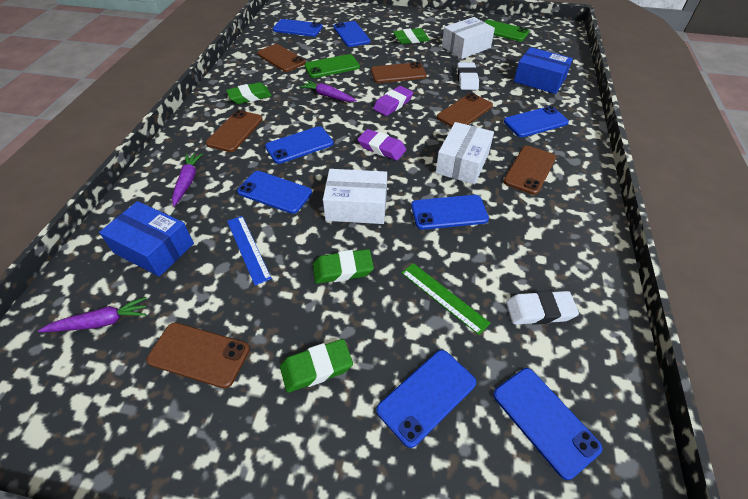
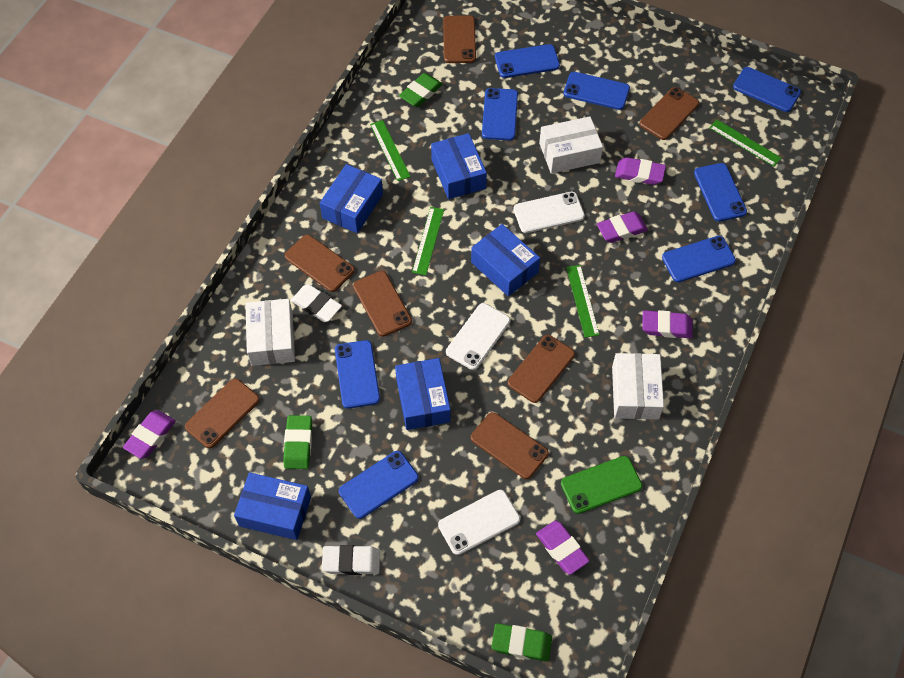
blue box: 2 -> 5
blue ruler: 1 -> 0
brown phone: 6 -> 7
green eraser: 4 -> 3
green phone: 2 -> 1
green ruler: 1 -> 4
purple carrot: 3 -> 0
purple eraser: 2 -> 5
white phone: 0 -> 3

Problem statement –
Exactly the lines from the one containing "purple carrot: 3 -> 0" through the end of the listing above, inclusive, are to be written out, and no others.

Exercise response –
purple carrot: 3 -> 0
purple eraser: 2 -> 5
white phone: 0 -> 3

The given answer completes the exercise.